#### ACTIVITY
Leave the pictures in the listing below aside and reproduce exactly the lines starting with the one with "C106: 15nF (N003, N008) -> 15nF (GND, N003)" and going on through the one with "R9: 680k (W3, W11) -> none", both ends included.

#### EXCERPTED RECORDS
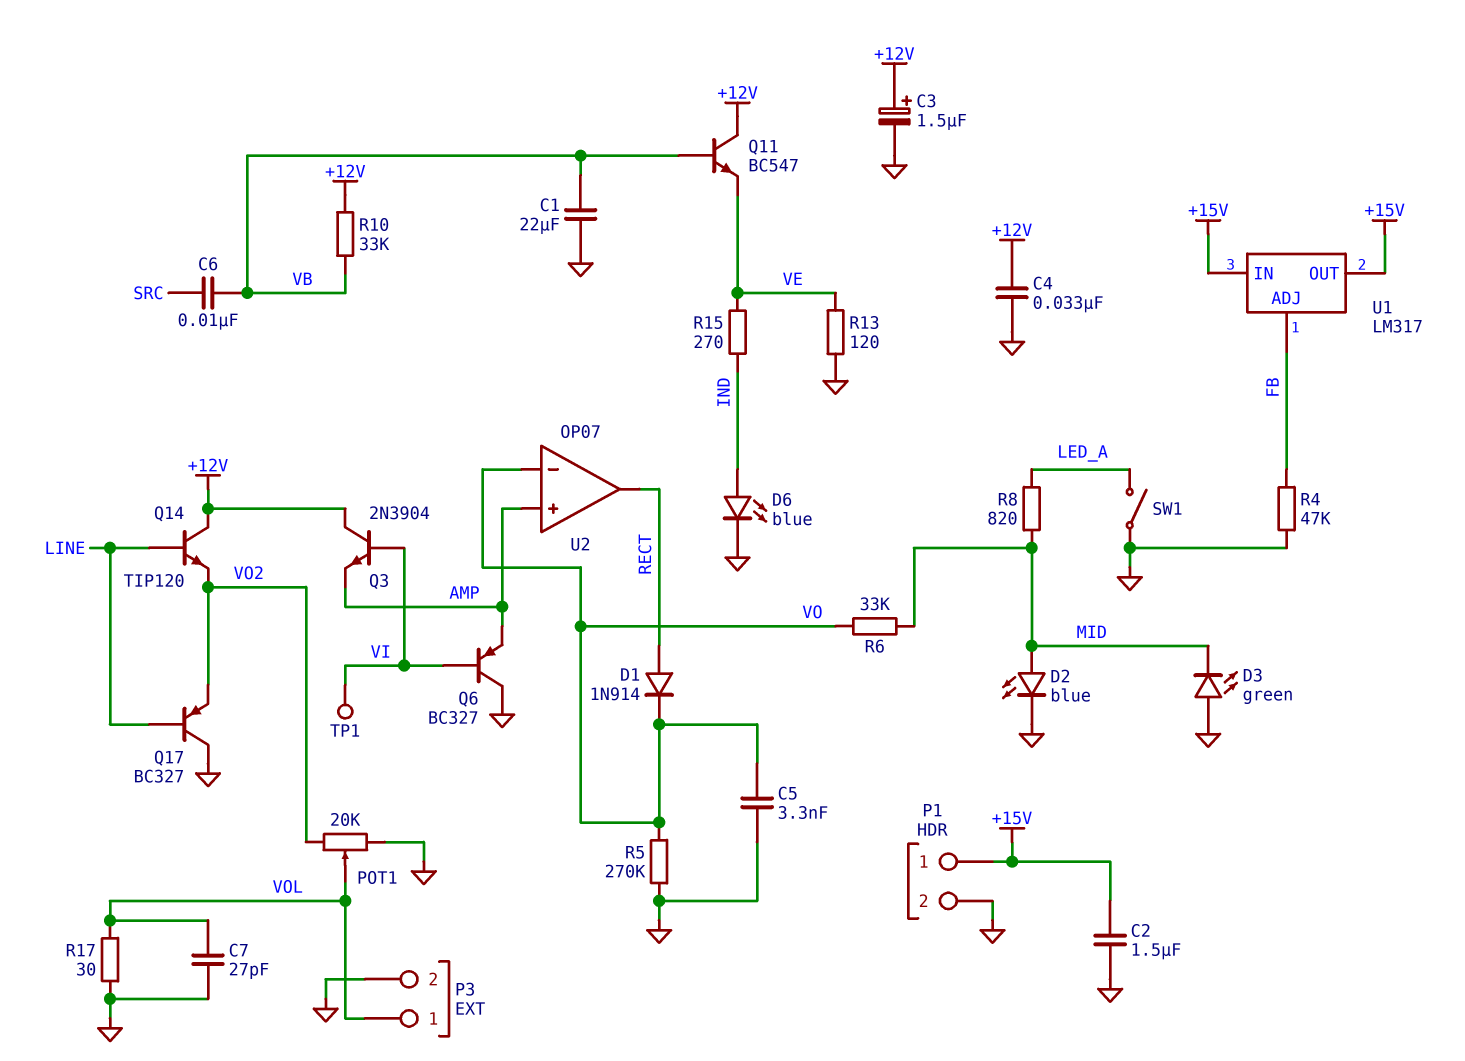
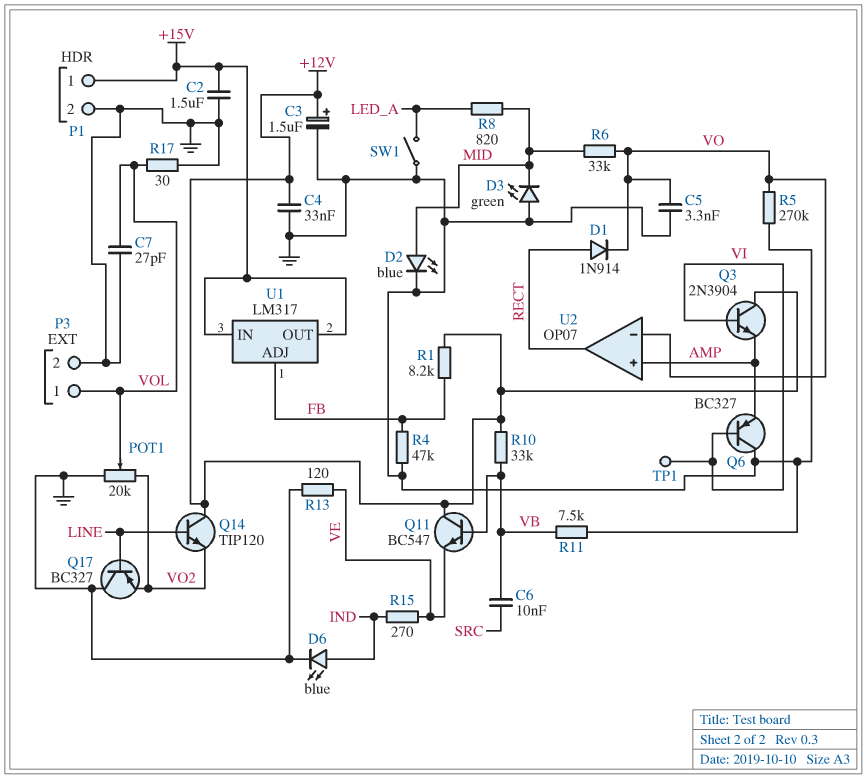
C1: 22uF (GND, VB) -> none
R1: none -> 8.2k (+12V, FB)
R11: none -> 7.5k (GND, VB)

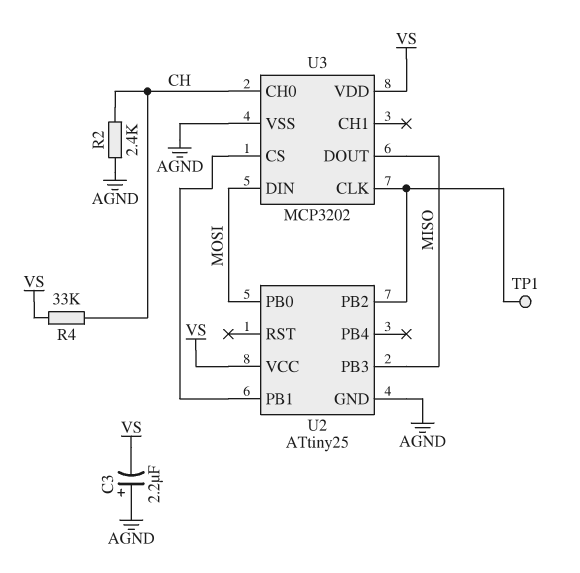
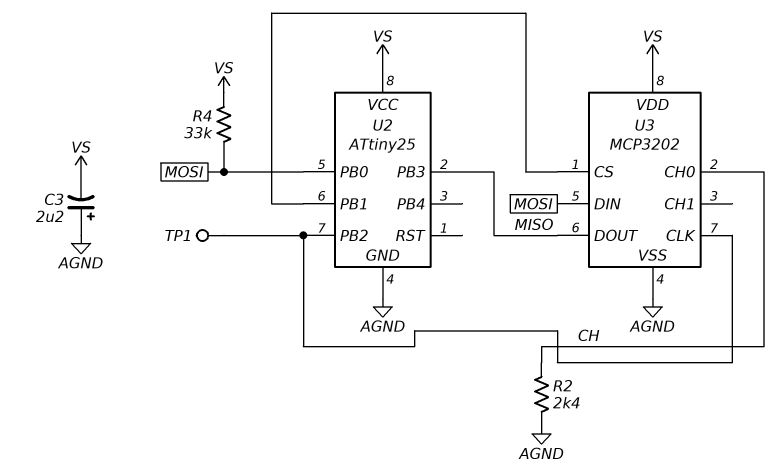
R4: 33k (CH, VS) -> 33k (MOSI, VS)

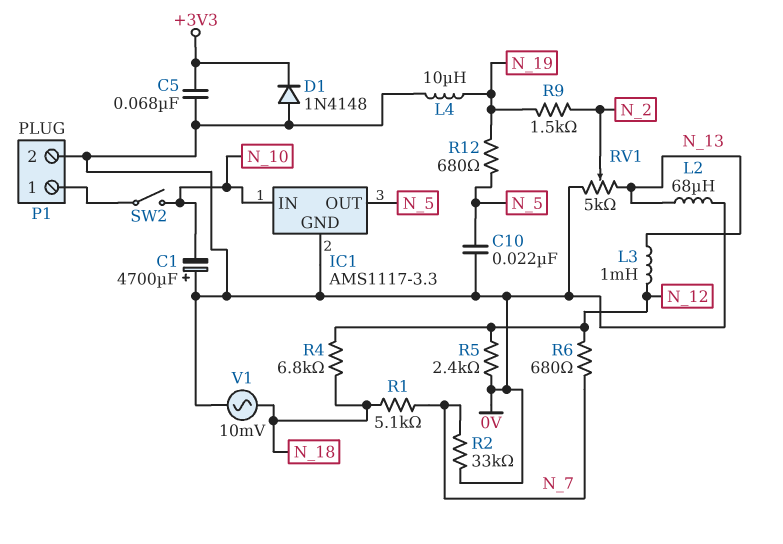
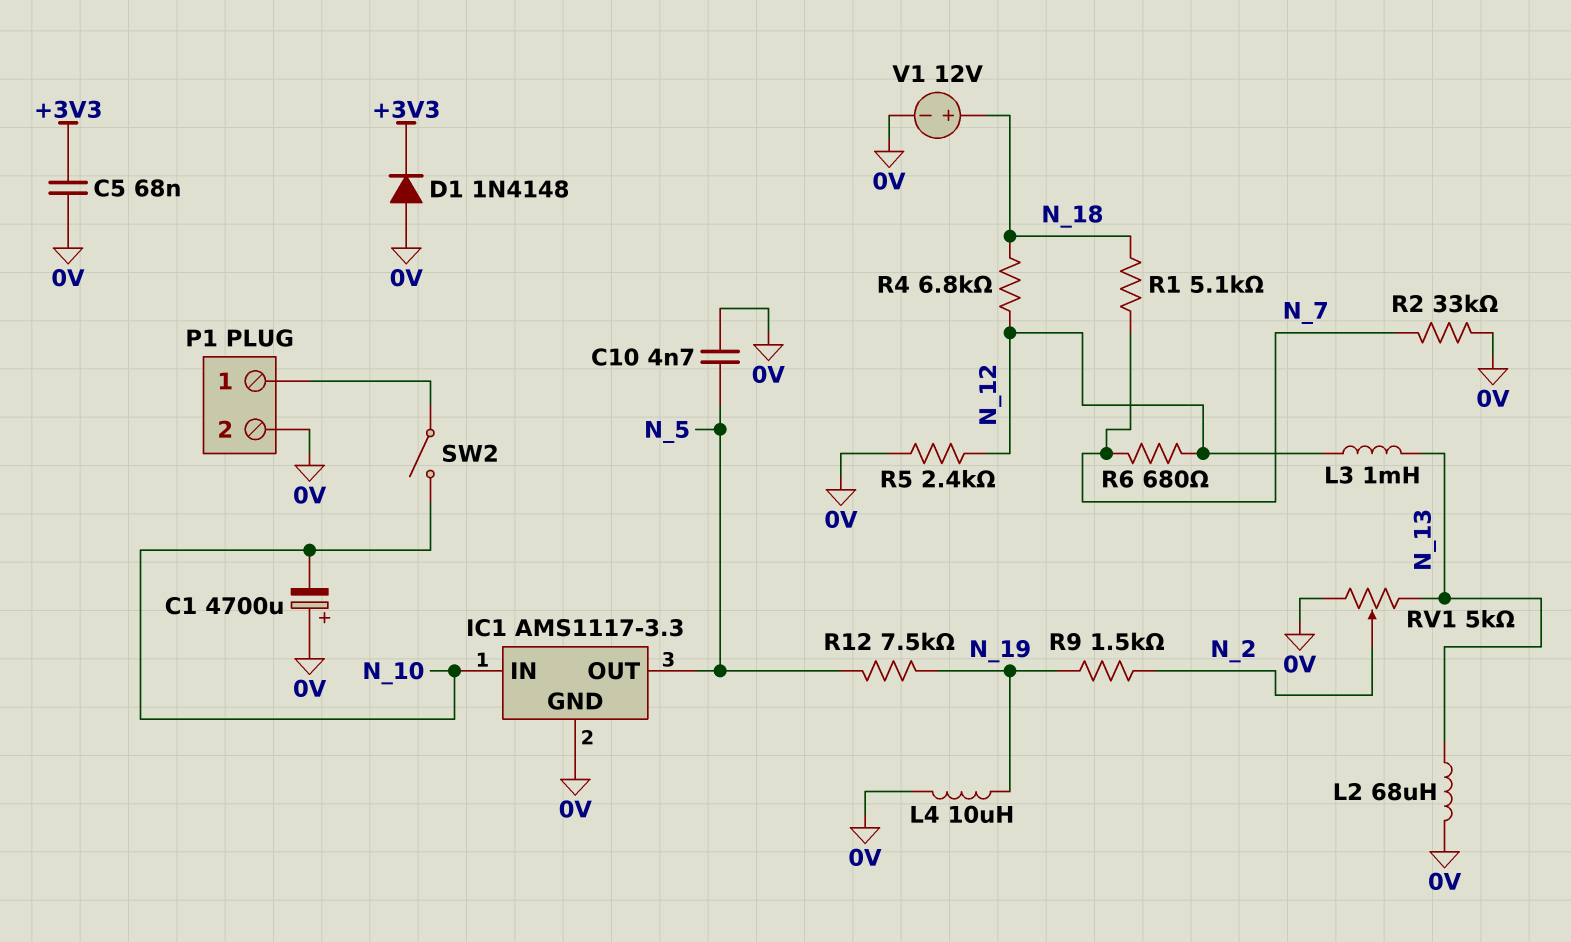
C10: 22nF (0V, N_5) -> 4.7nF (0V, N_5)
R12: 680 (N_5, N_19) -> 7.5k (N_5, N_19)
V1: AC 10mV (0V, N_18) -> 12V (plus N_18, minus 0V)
==
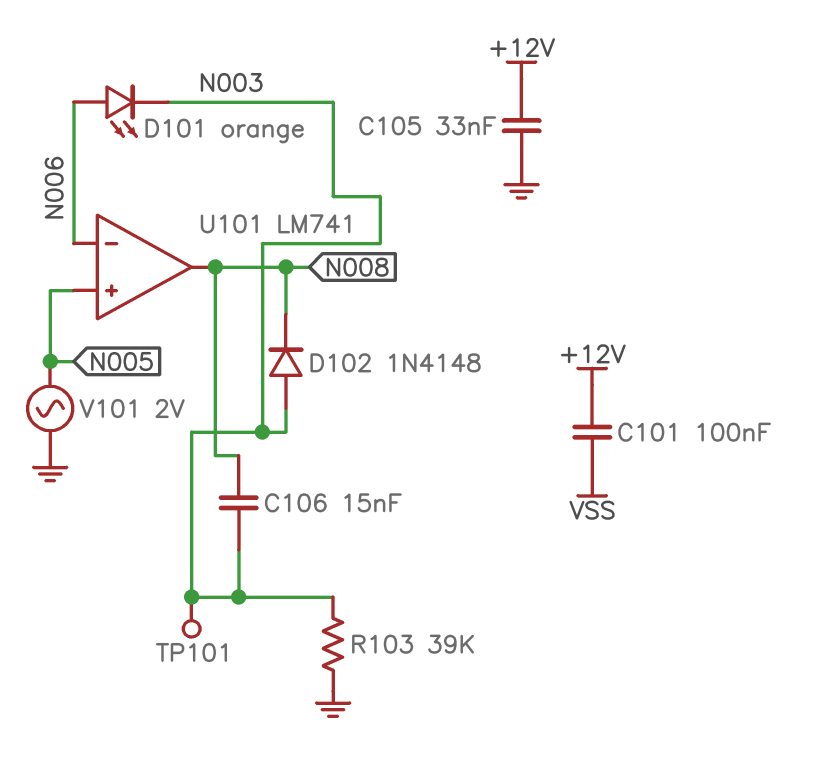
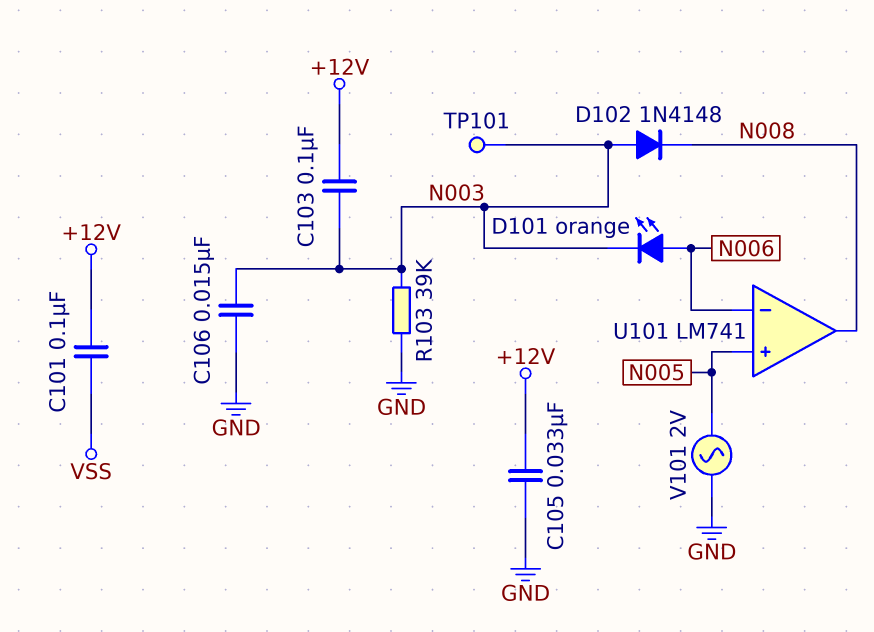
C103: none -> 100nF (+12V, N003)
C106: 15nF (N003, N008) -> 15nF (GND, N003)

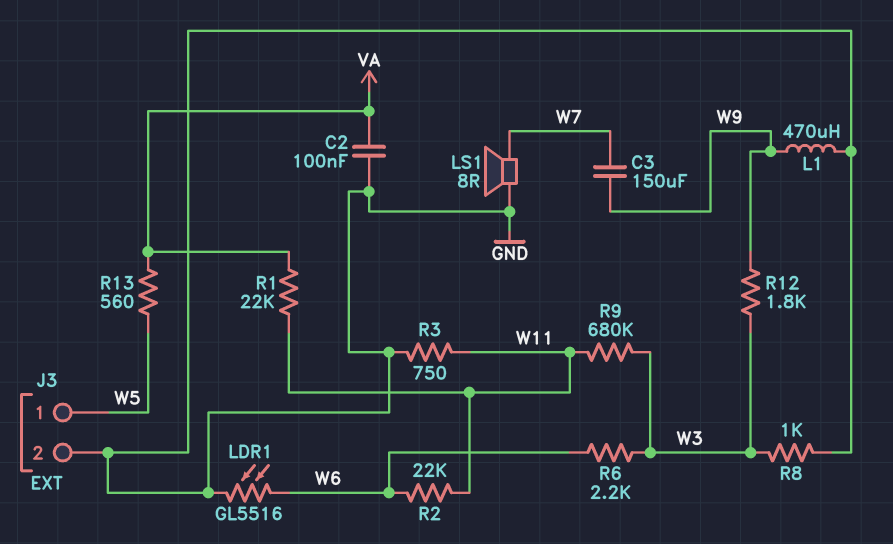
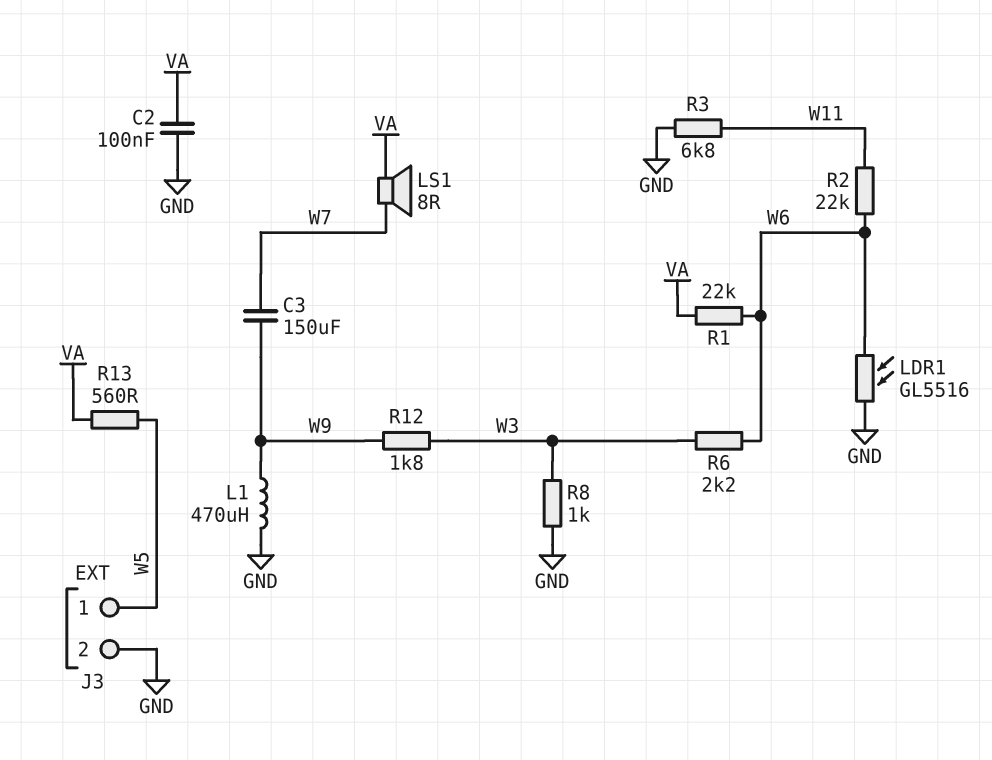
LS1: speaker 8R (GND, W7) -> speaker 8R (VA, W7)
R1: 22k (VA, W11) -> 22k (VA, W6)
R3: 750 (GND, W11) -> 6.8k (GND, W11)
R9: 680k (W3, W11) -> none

#### OUTPUT
C106: 15nF (N003, N008) -> 15nF (GND, N003)

LS1: speaker 8R (GND, W7) -> speaker 8R (VA, W7)
R1: 22k (VA, W11) -> 22k (VA, W6)
R3: 750 (GND, W11) -> 6.8k (GND, W11)
R9: 680k (W3, W11) -> none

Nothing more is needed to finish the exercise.